__Task objective__
Recast the listing below as a numbered list with one line per item, omitting blank lines and leaving out the pictures.

### Data section ###

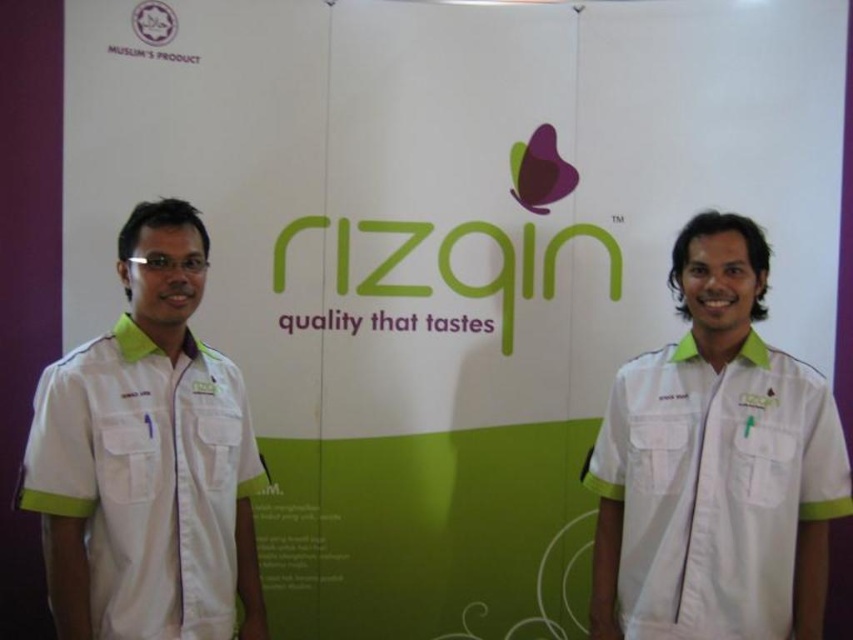
Question: Does white fabric shirt at left have a smaller size compared to matte plastic logo at upper left?

Choices:
 (A) no
 (B) yes

Answer: (A)

Question: Can you confirm if white fabric shirt at left is smaller than matte plastic logo at upper left?

Choices:
 (A) yes
 (B) no

Answer: (B)

Question: Which object is the closest to the white fabric shirt at left?

Choices:
 (A) matte plastic logo at upper left
 (B) white fabric shirt at center

Answer: (B)

Question: Is white fabric shirt at left thinner than matte plastic logo at upper left?

Choices:
 (A) no
 (B) yes

Answer: (A)

Question: Which of the following is the farthest from the observer?

Choices:
 (A) (169, 492)
 (B) (630, 570)

Answer: (B)

Question: Among these objects, which one is nearest to the camera?

Choices:
 (A) matte plastic logo at upper left
 (B) white fabric shirt at left

Answer: (B)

###

__Answer section__
1. Question: Does white fabric shirt at left have a smaller size compared to matte plastic logo at upper left?
2. Choices:
3.  (A) no
4.  (B) yes
5. Answer: (A)
6. Question: Can you confirm if white fabric shirt at left is smaller than matte plastic logo at upper left?
7. Choices:
8.  (A) yes
9.  (B) no
10. Answer: (B)
11. Question: Which object is the closest to the white fabric shirt at left?
12. Choices:
13.  (A) matte plastic logo at upper left
14.  (B) white fabric shirt at center
15. Answer: (B)
16. Question: Is white fabric shirt at left thinner than matte plastic logo at upper left?
17. Choices:
18.  (A) no
19.  (B) yes
20. Answer: (A)
21. Question: Which of the following is the farthest from the observer?
22. Choices:
23.  (A) (169, 492)
24.  (B) (630, 570)
25. Answer: (B)
26. Question: Among these objects, which one is nearest to the camera?
27. Choices:
28.  (A) matte plastic logo at upper left
29.  (B) white fabric shirt at left
30. Answer: (B)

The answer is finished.